• ACTIVITY: Write out, without any change, the lines in the material below that run from the line with "blue tile E2 level 1 -> blue tile G5 level 1" through the line with "red brick H5:H6 level 1 -> none", both included.

• PROVIDED RECORDS:
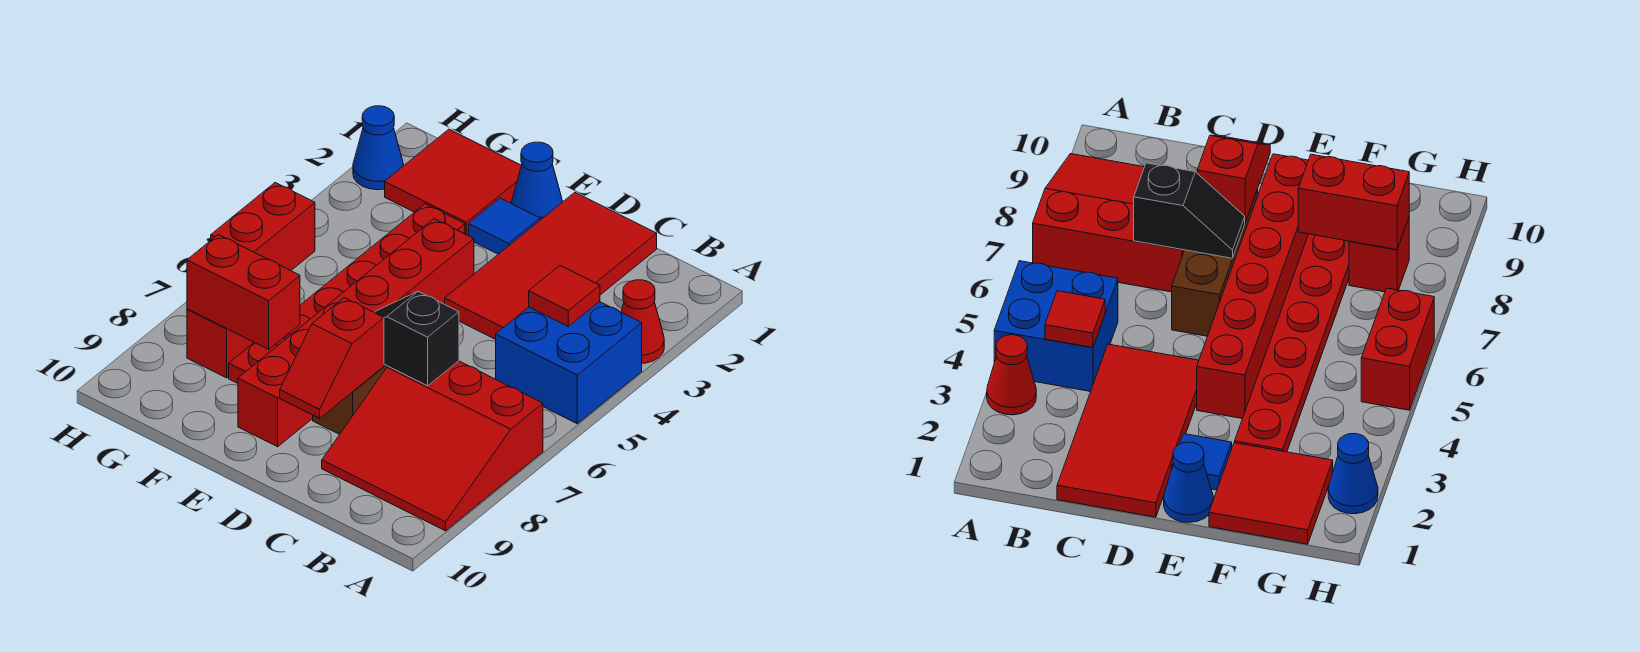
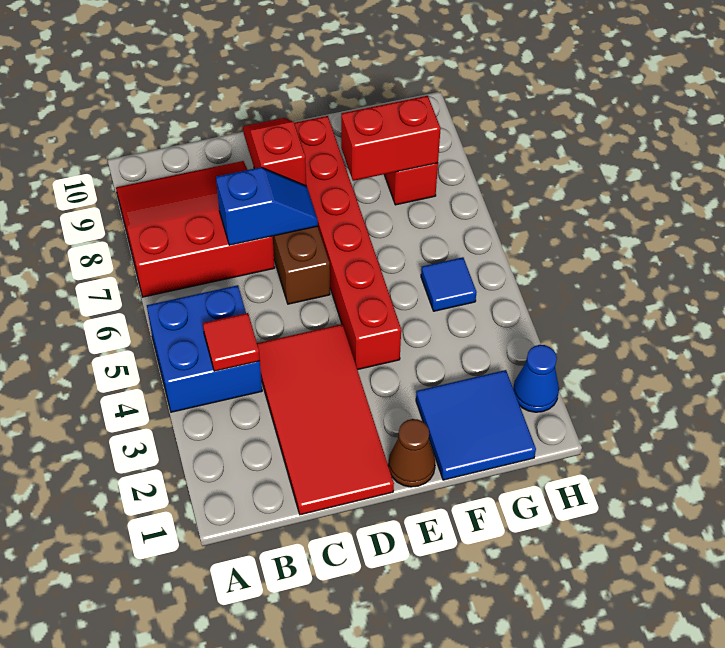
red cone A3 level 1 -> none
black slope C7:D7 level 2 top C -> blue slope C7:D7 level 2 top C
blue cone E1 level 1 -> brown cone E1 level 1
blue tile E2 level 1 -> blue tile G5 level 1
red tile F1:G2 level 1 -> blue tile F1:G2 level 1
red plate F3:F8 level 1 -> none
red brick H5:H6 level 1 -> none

--

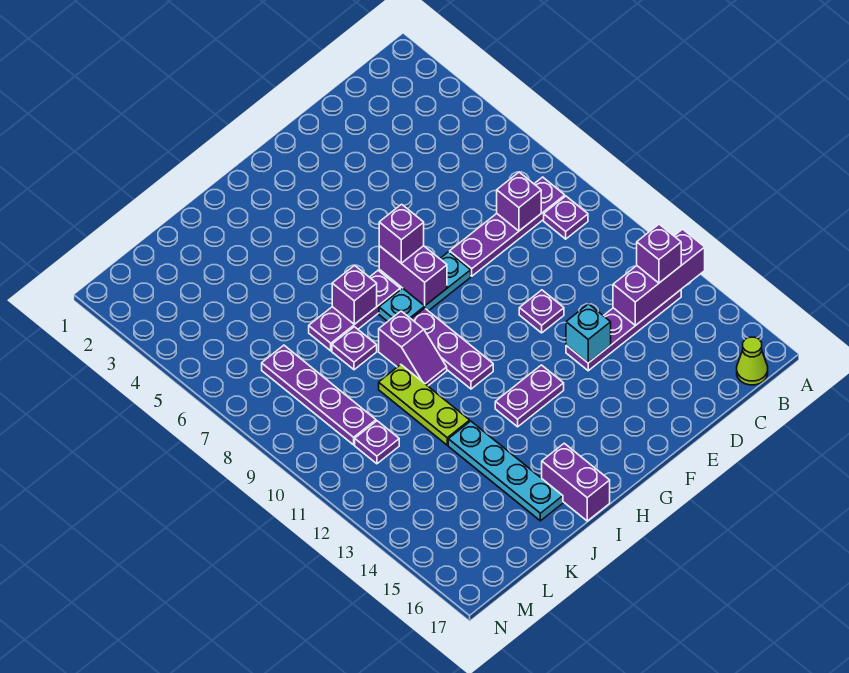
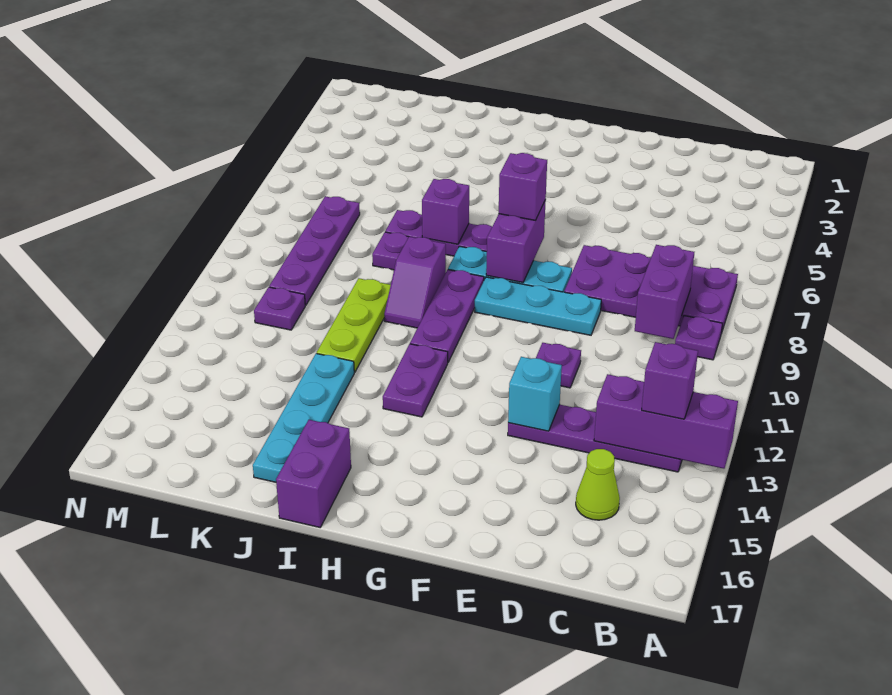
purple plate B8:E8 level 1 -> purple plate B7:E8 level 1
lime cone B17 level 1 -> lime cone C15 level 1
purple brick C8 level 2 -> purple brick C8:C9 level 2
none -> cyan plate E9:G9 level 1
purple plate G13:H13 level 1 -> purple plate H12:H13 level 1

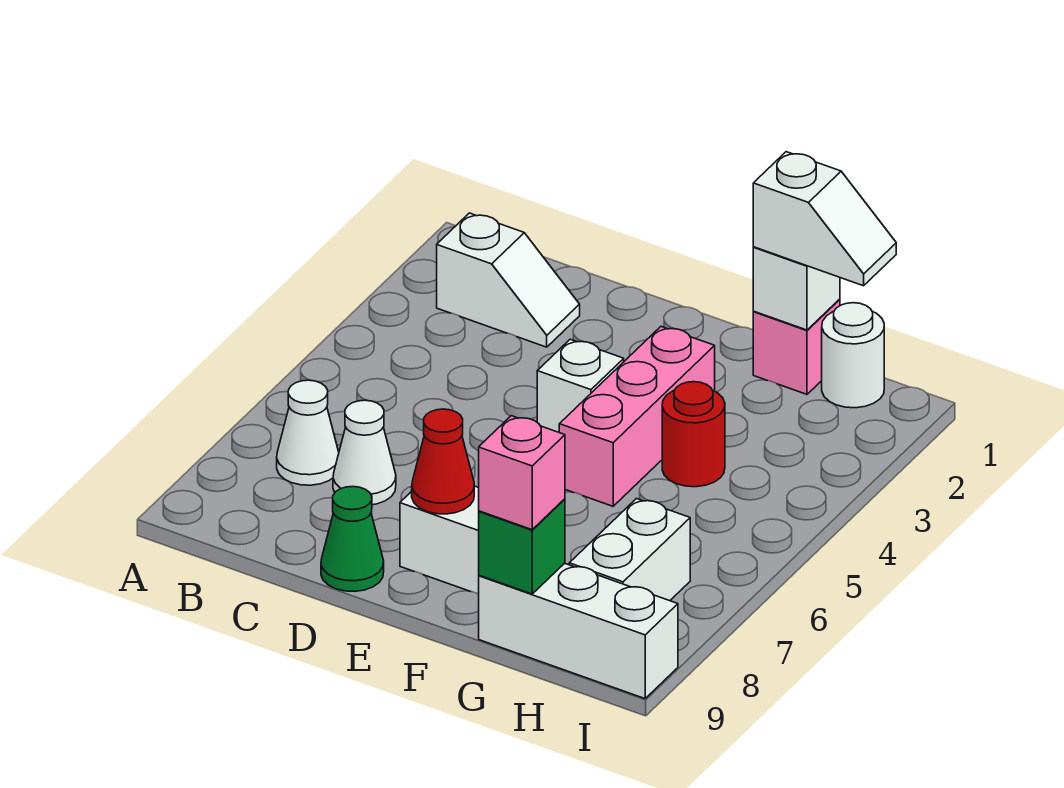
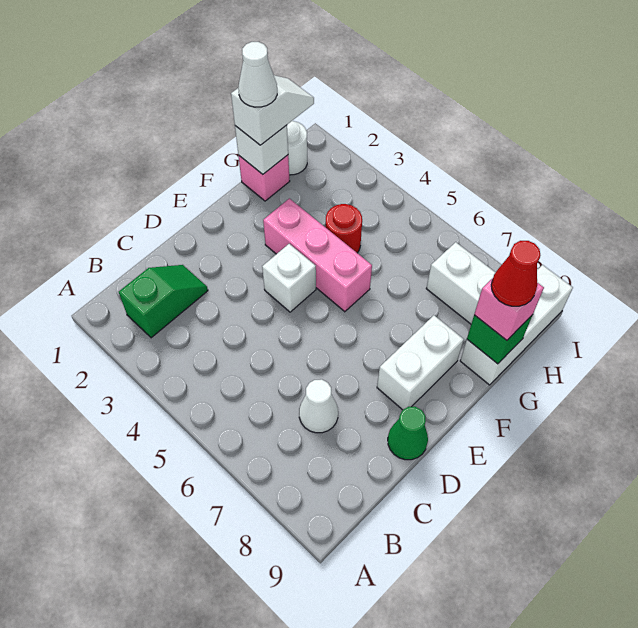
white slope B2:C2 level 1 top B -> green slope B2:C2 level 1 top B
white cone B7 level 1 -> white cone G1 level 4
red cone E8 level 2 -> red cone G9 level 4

• RESPONSE TO THIS EXERCISE:
blue tile E2 level 1 -> blue tile G5 level 1
red tile F1:G2 level 1 -> blue tile F1:G2 level 1
red plate F3:F8 level 1 -> none
red brick H5:H6 level 1 -> none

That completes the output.